• **Aim of the exercise**
Turn the material below into a Markdown table with the columns Row and Line, numbering each non-blank line in order and skipping blank lines. Leave the pictures out of the table.

• **Data excerpts**
##############################

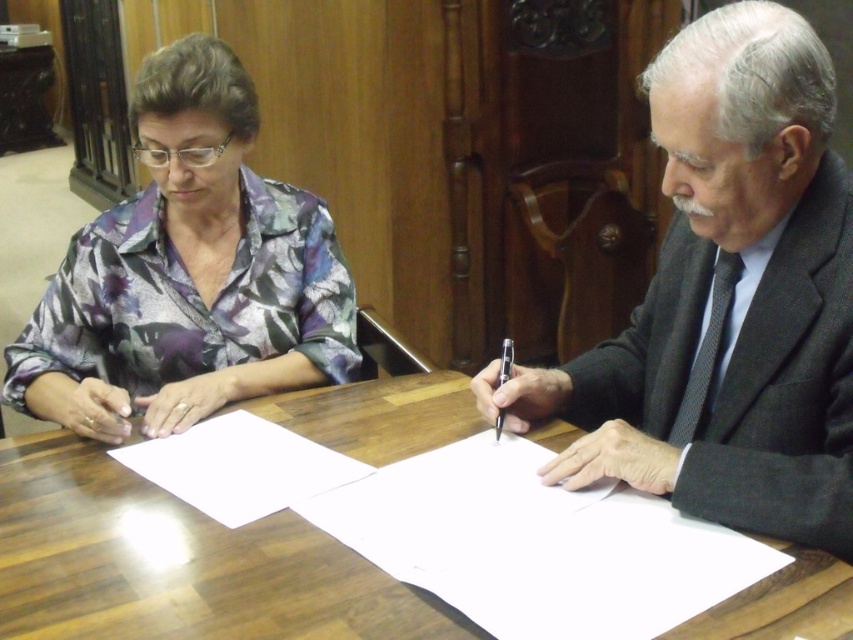
Question: Among these objects, which one is farthest from the camera?

Choices:
 (A) dark gray suit at center
 (B) wooden table at center
 (C) black plastic pen at center

Answer: (C)

Question: Does dark gray suit at center appear on the left side of wooden table at center?

Choices:
 (A) yes
 (B) no

Answer: (B)

Question: Which point is closer to the camera taking this photo?

Choices:
 (A) (155, 291)
 (B) (509, 374)
 (C) (105, 525)

Answer: (C)

Question: Estimate the real-world distances between objects in this image. Which object is farther from the black plastic pen at center?

Choices:
 (A) floral fabric blouse at left
 (B) wooden table at center
 (C) dark gray suit at center

Answer: (A)

Question: Can you confirm if wooden table at center is positioned above floral fabric blouse at left?

Choices:
 (A) yes
 (B) no

Answer: (B)

Question: Observing the image, what is the correct spatial positioning of wooden table at center in reference to black plastic pen at center?

Choices:
 (A) right
 (B) left

Answer: (B)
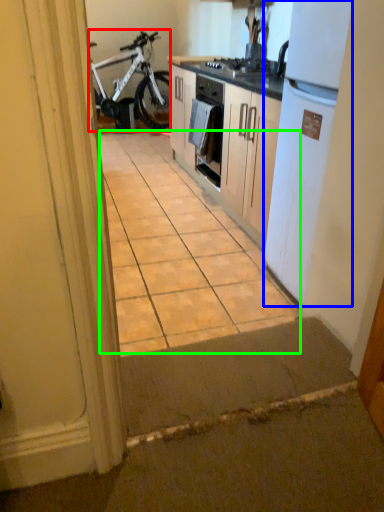
Question: Estimate the real-world distances between objects in this image. Which object is farther from bicycle (highlighted by a red box), refrigerator (highlighted by a blue box) or ceramic tile (highlighted by a green box)?

Choices:
 (A) refrigerator
 (B) ceramic tile

Answer: (A)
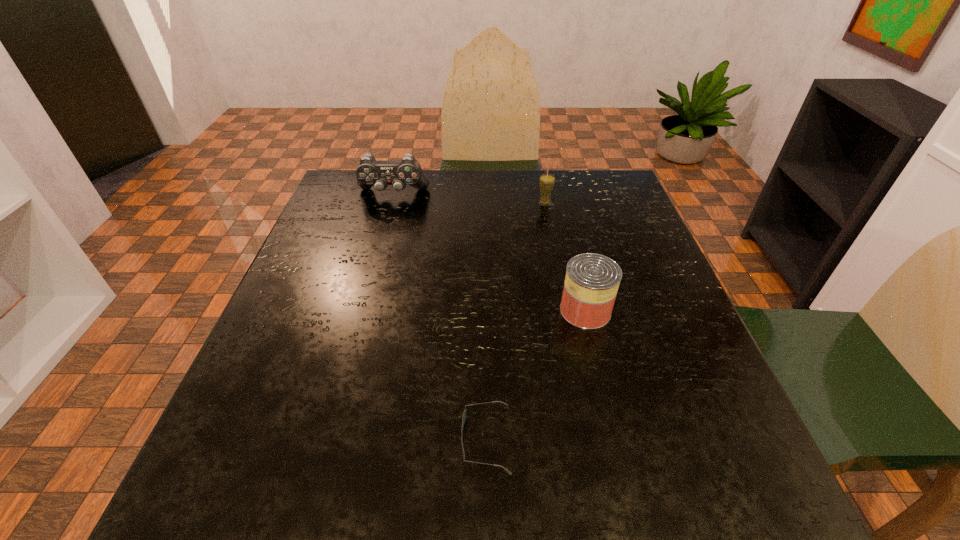
Where is `vacant area located 0.150m on the lenses of the nearest object`? The image size is (960, 540). vacant area located 0.150m on the lenses of the nearest object is located at coordinates (364, 439).

Where is `straw for drinking that is at the far edge`? The height and width of the screenshot is (540, 960). straw for drinking that is at the far edge is located at coordinates (546, 181).

Where is `control that is at the far edge`? This screenshot has height=540, width=960. control that is at the far edge is located at coordinates (370, 172).

Where is `object that is at the near edge`? object that is at the near edge is located at coordinates (464, 414).

Locate an element on the screen. The image size is (960, 540). object that is positioned at the left edge is located at coordinates (370, 172).

This screenshot has width=960, height=540. I want to click on object located in the right edge section of the desktop, so click(592, 280).

Identify the location of object located at the far left corner. (370, 172).

In the image, there is a desktop. What are the coordinates of `vacant area at the far edge` in the screenshot? It's located at (388, 211).

In the image, there is a desktop. At what (x,y) coordinates should I click in order to perform the action: click on vacant space at the near edge. Please return your answer as a coordinate pair (x, y). The image size is (960, 540). Looking at the image, I should click on (645, 526).

In the image, there is a desktop. Identify the location of vacant space at the left edge. (327, 362).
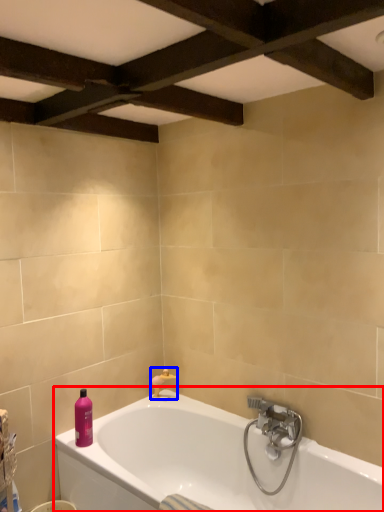
Question: Which object appears farthest to the camera in this image, bathtub (highlighted by a red box) or faucet (highlighted by a blue box)?

Choices:
 (A) bathtub
 (B) faucet

Answer: (B)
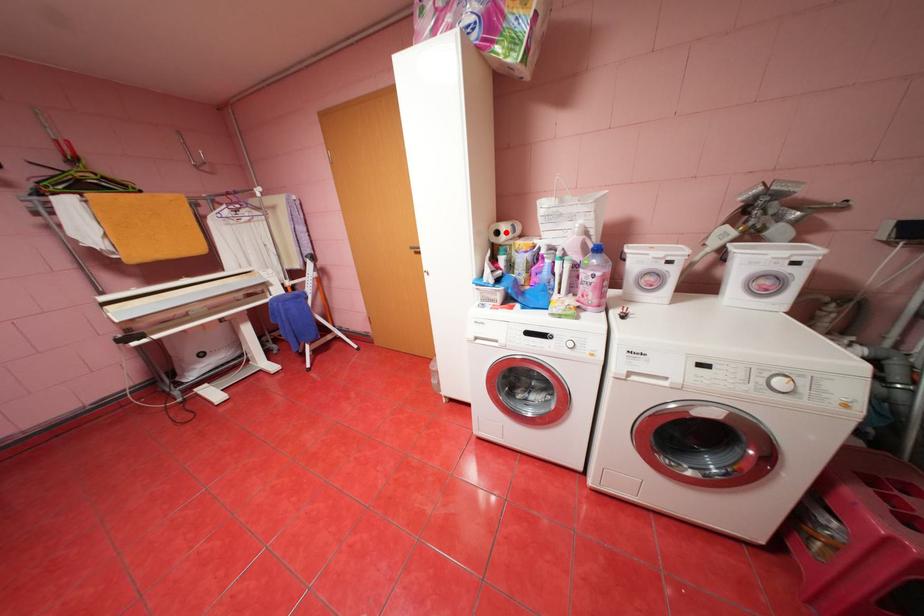
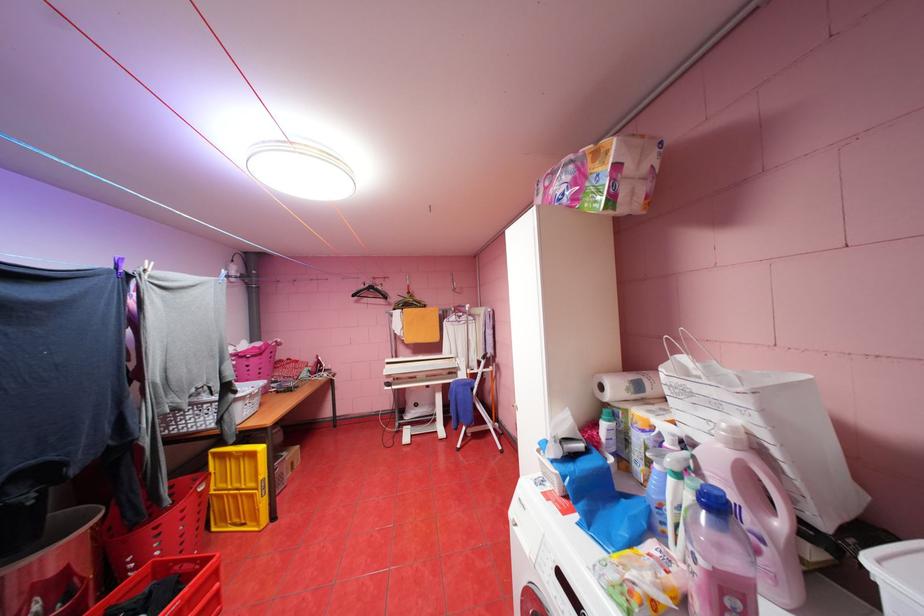
Where in the second image is the point corresponding to the highlighted location from the first image?

(610, 387)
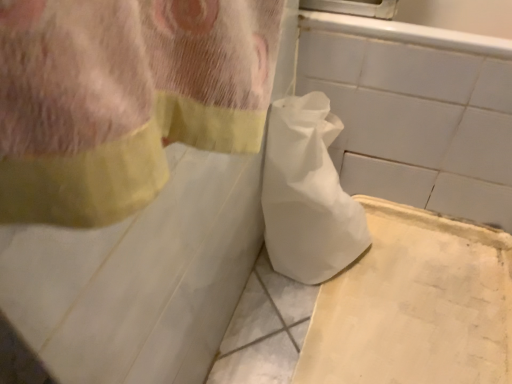
The width and height of the screenshot is (512, 384). Identify the location of white cardboard at lower right. (415, 305).

This screenshot has height=384, width=512. What do you see at coordinates (415, 305) in the screenshot? I see `white cardboard at lower right` at bounding box center [415, 305].

What is the approximate width of white paper bag at center?

white paper bag at center is 29.61 centimeters wide.

Image resolution: width=512 pixels, height=384 pixels. What do you see at coordinates (307, 194) in the screenshot?
I see `white paper bag at center` at bounding box center [307, 194].

Locate an element on the screen. This screenshot has width=512, height=384. white paper bag at center is located at coordinates (307, 194).

Identify the location of white cardboard at lower right. (415, 305).

Is white paper bag at center at the left side of white cardboard at lower right?

Yes.

Which object is further away from the camera, white paper bag at center or white cardboard at lower right?

white cardboard at lower right is further away from the camera.

Which is farther, (x=307, y=119) or (x=381, y=208)?

The point (x=381, y=208) is more distant.

From the image's perspective, does white paper bag at center appear higher than white cardboard at lower right?

Yes, from the image's perspective, white paper bag at center is on top of white cardboard at lower right.

From a real-world perspective, which object rests below the other?

In real-world perspective, white cardboard at lower right is lower.

Does white paper bag at center have a lesser width compared to white cardboard at lower right?

Yes.

Does white paper bag at center have a greater height compared to white cardboard at lower right?

Yes.

Does white paper bag at center have a larger size compared to white cardboard at lower right?

Yes, white paper bag at center is bigger than white cardboard at lower right.

Is white paper bag at center spatially inside white cardboard at lower right, or outside of it?

white paper bag at center is located beyond the bounds of white cardboard at lower right.

Are white paper bag at center and white cardboard at lower right located far from each other?

That's not correct — white paper bag at center is a little close to white cardboard at lower right.

Is white paper bag at center aimed at white cardboard at lower right?

Yes, white paper bag at center faces towards white cardboard at lower right.

Can you tell me how much white paper bag at center and white cardboard at lower right differ in facing direction?

The angular difference between white paper bag at center and white cardboard at lower right is 90.6 degrees.

Find the location of a particular element. cardboard that is behind the white paper bag at center is located at coordinates (415, 305).

Looking at this image, considering the relative positions of white cardboard at lower right and white paper bag at center in the image provided, is white cardboard at lower right to the left or to the right of white paper bag at center?

white cardboard at lower right is positioned on white paper bag at center's right side.

In the image, is white cardboard at lower right positioned in front of or behind white paper bag at center?

white cardboard at lower right is behind white paper bag at center.

Considering the points (385, 352) and (313, 127), which point is in front, point (385, 352) or point (313, 127)?

Positioned in front is point (313, 127).

From the image's perspective, is white cardboard at lower right located above white paper bag at center?

No, from the image's perspective, white cardboard at lower right is not above white paper bag at center.

From a real-world perspective, between white cardboard at lower right and white paper bag at center, who is vertically higher?

white paper bag at center, from a real-world perspective.

Can you confirm if white cardboard at lower right is thinner than white paper bag at center?

In fact, white cardboard at lower right might be wider than white paper bag at center.

Is white cardboard at lower right shorter than white paper bag at center?

Correct, white cardboard at lower right is not as tall as white paper bag at center.

In the scene shown: Does white cardboard at lower right have a smaller size compared to white paper bag at center?

Yes.

Consider the image. Is white cardboard at lower right not within white paper bag at center?

That's correct, white cardboard at lower right is outside of white paper bag at center.

Does white cardboard at lower right touch white paper bag at center?

white cardboard at lower right is not next to white paper bag at center, and they're not touching.

Is white cardboard at lower right facing away from white paper bag at center?

No, white paper bag at center is not at the back of white cardboard at lower right.

How distant is white cardboard at lower right from white paper bag at center?

white cardboard at lower right is 9.36 inches from white paper bag at center.

The width and height of the screenshot is (512, 384). In order to click on toilet paper lying in front of the white cardboard at lower right in this screenshot , I will do `click(307, 194)`.

In order to click on cardboard located below the white paper bag at center (from the image's perspective) in this screenshot , I will do `click(415, 305)`.

The width and height of the screenshot is (512, 384). Identify the location of cardboard lying behind the white paper bag at center. (415, 305).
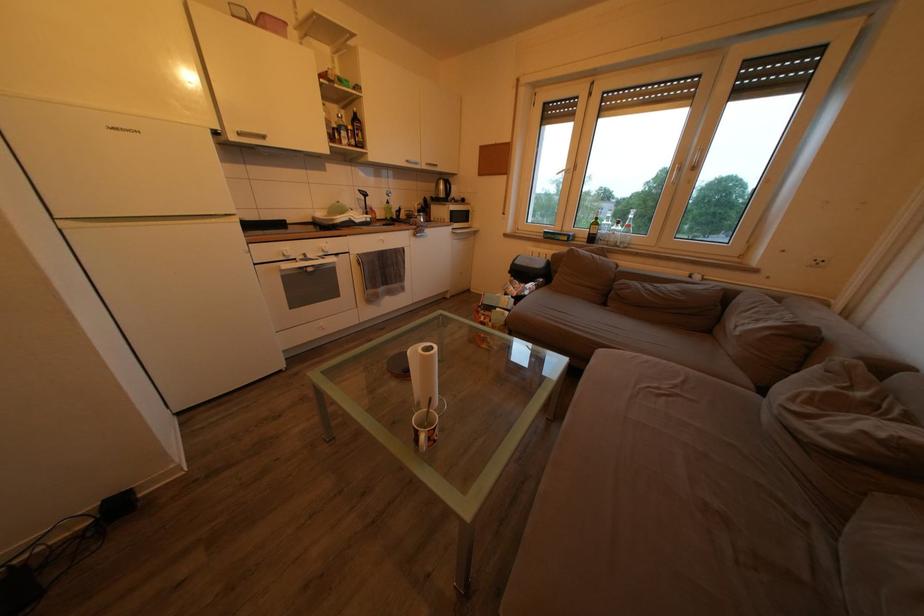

##############################

• **Written response**
| Row | Line |
|---|---|
| 1 | Question: Among these objects, which one is farthest from the camera? |
| 2 | Choices: |
| 3 |  (A) dark gray suit at center |
| 4 |  (B) wooden table at center |
| 5 |  (C) black plastic pen at center |
| 6 | Answer: (C) |
| 7 | Question: Does dark gray suit at center appear on the left side of wooden table at center? |
| 8 | Choices: |
| 9 |  (A) yes |
| 10 |  (B) no |
| 11 | Answer: (B) |
| 12 | Question: Which point is closer to the camera taking this photo? |
| 13 | Choices: |
| 14 |  (A) (155, 291) |
| 15 |  (B) (509, 374) |
| 16 |  (C) (105, 525) |
| 17 | Answer: (C) |
| 18 | Question: Estimate the real-world distances between objects in this image. Which object is farther from the black plastic pen at center? |
| 19 | Choices: |
| 20 |  (A) floral fabric blouse at left |
| 21 |  (B) wooden table at center |
| 22 |  (C) dark gray suit at center |
| 23 | Answer: (A) |
| 24 | Question: Can you confirm if wooden table at center is positioned above floral fabric blouse at left? |
| 25 | Choices: |
| 26 |  (A) yes |
| 27 |  (B) no |
| 28 | Answer: (B) |
| 29 | Question: Observing the image, what is the correct spatial positioning of wooden table at center in reference to black plastic pen at center? |
| 30 | Choices: |
| 31 |  (A) right |
| 32 |  (B) left |
| 33 | Answer: (B) |
| 34 | Question: Estimate the real-world distances between objects in this image. Which object is farther from bicycle (highlighted by a red box), refrigerator (highlighted by a blue box) or ceramic tile (highlighted by a green box)? |
| 35 | Choices: |
| 36 |  (A) refrigerator |
| 37 |  (B) ceramic tile |
| 38 | Answer: (A) |
| 39 | Where is `vacant area located 0.150m on the lenses of the nearest object`? The image size is (960, 540). vacant area located 0.150m on the lenses of the nearest object is located at coordinates (364, 439). |
| 40 | Where is `straw for drinking that is at the far edge`? The height and width of the screenshot is (540, 960). straw for drinking that is at the far edge is located at coordinates (546, 181). |
| 41 | Where is `control that is at the far edge`? This screenshot has height=540, width=960. control that is at the far edge is located at coordinates (370, 172). |
| 42 | Where is `object that is at the near edge`? object that is at the near edge is located at coordinates (464, 414). |
| 43 | Locate an element on the screen. The image size is (960, 540). object that is positioned at the left edge is located at coordinates (370, 172). |
| 44 | This screenshot has width=960, height=540. I want to click on object located in the right edge section of the desktop, so click(592, 280). |
| 45 | Identify the location of object located at the far left corner. (370, 172). |
| 46 | In the image, there is a desktop. What are the coordinates of `vacant area at the far edge` in the screenshot? It's located at (388, 211). |
| 47 | In the image, there is a desktop. At what (x,y) coordinates should I click in order to perform the action: click on vacant space at the near edge. Please return your answer as a coordinate pair (x, y). The image size is (960, 540). Looking at the image, I should click on (645, 526). |
| 48 | In the image, there is a desktop. Identify the location of vacant space at the left edge. (327, 362). |
| 49 | Question: Which object appears farthest to the camera in this image, bathtub (highlighted by a red box) or faucet (highlighted by a blue box)? |
| 50 | Choices: |
| 51 |  (A) bathtub |
| 52 |  (B) faucet |
| 53 | Answer: (B) |
| 54 | Where in the second image is the point corresponding to the highlighted location from the first image? |
| 55 | (610, 387) |
| 56 | The width and height of the screenshot is (512, 384). Identify the location of white cardboard at lower right. (415, 305). |
| 57 | This screenshot has height=384, width=512. What do you see at coordinates (415, 305) in the screenshot? I see `white cardboard at lower right` at bounding box center [415, 305]. |
| 58 | What is the approximate width of white paper bag at center? |
| 59 | white paper bag at center is 29.61 centimeters wide. |
| 60 | Image resolution: width=512 pixels, height=384 pixels. What do you see at coordinates (307, 194) in the screenshot? |
| 61 | I see `white paper bag at center` at bounding box center [307, 194]. |
| 62 | Locate an element on the screen. This screenshot has width=512, height=384. white paper bag at center is located at coordinates (307, 194). |
| 63 | Identify the location of white cardboard at lower right. (415, 305). |
| 64 | Is white paper bag at center at the left side of white cardboard at lower right? |
| 65 | Yes. |
| 66 | Which object is further away from the camera, white paper bag at center or white cardboard at lower right? |
| 67 | white cardboard at lower right is further away from the camera. |
| 68 | Which is farther, (x=307, y=119) or (x=381, y=208)? |
| 69 | The point (x=381, y=208) is more distant. |
| 70 | From the image's perspective, does white paper bag at center appear higher than white cardboard at lower right? |
| 71 | Yes, from the image's perspective, white paper bag at center is on top of white cardboard at lower right. |
| 72 | From a real-world perspective, which object rests below the other? |
| 73 | In real-world perspective, white cardboard at lower right is lower. |
| 74 | Does white paper bag at center have a lesser width compared to white cardboard at lower right? |
| 75 | Yes. |
| 76 | Does white paper bag at center have a greater height compared to white cardboard at lower right? |
| 77 | Yes. |
| 78 | Does white paper bag at center have a larger size compared to white cardboard at lower right? |
| 79 | Yes, white paper bag at center is bigger than white cardboard at lower right. |
| 80 | Is white paper bag at center spatially inside white cardboard at lower right, or outside of it? |
| 81 | white paper bag at center is located beyond the bounds of white cardboard at lower right. |
| 82 | Are white paper bag at center and white cardboard at lower right located far from each other? |
| 83 | That's not correct — white paper bag at center is a little close to white cardboard at lower right. |
| 84 | Is white paper bag at center aimed at white cardboard at lower right? |
| 85 | Yes, white paper bag at center faces towards white cardboard at lower right. |
| 86 | Can you tell me how much white paper bag at center and white cardboard at lower right differ in facing direction? |
| 87 | The angular difference between white paper bag at center and white cardboard at lower right is 90.6 degrees. |
| 88 | Find the location of a particular element. cardboard that is behind the white paper bag at center is located at coordinates (415, 305). |
| 89 | Looking at this image, considering the relative positions of white cardboard at lower right and white paper bag at center in the image provided, is white cardboard at lower right to the left or to the right of white paper bag at center? |
| 90 | white cardboard at lower right is positioned on white paper bag at center's right side. |
| 91 | In the image, is white cardboard at lower right positioned in front of or behind white paper bag at center? |
| 92 | white cardboard at lower right is behind white paper bag at center. |
| 93 | Considering the points (385, 352) and (313, 127), which point is in front, point (385, 352) or point (313, 127)? |
| 94 | Positioned in front is point (313, 127). |
| 95 | From the image's perspective, is white cardboard at lower right located above white paper bag at center? |
| 96 | No, from the image's perspective, white cardboard at lower right is not above white paper bag at center. |
| 97 | From a real-world perspective, between white cardboard at lower right and white paper bag at center, who is vertically higher? |
| 98 | white paper bag at center, from a real-world perspective. |
| 99 | Can you confirm if white cardboard at lower right is thinner than white paper bag at center? |
| 100 | In fact, white cardboard at lower right might be wider than white paper bag at center. |
| 101 | Is white cardboard at lower right shorter than white paper bag at center? |
| 102 | Correct, white cardboard at lower right is not as tall as white paper bag at center. |
| 103 | In the scene shown: Does white cardboard at lower right have a smaller size compared to white paper bag at center? |
| 104 | Yes. |
| 105 | Consider the image. Is white cardboard at lower right not within white paper bag at center? |
| 106 | That's correct, white cardboard at lower right is outside of white paper bag at center. |
| 107 | Does white cardboard at lower right touch white paper bag at center? |
| 108 | white cardboard at lower right is not next to white paper bag at center, and they're not touching. |
| 109 | Is white cardboard at lower right facing away from white paper bag at center? |
| 110 | No, white paper bag at center is not at the back of white cardboard at lower right. |
| 111 | How distant is white cardboard at lower right from white paper bag at center? |
| 112 | white cardboard at lower right is 9.36 inches from white paper bag at center. |
| 113 | The width and height of the screenshot is (512, 384). In order to click on toilet paper lying in front of the white cardboard at lower right in this screenshot , I will do `click(307, 194)`. |
| 114 | In order to click on cardboard located below the white paper bag at center (from the image's perspective) in this screenshot , I will do `click(415, 305)`. |
| 115 | The width and height of the screenshot is (512, 384). Identify the location of cardboard lying behind the white paper bag at center. (415, 305). |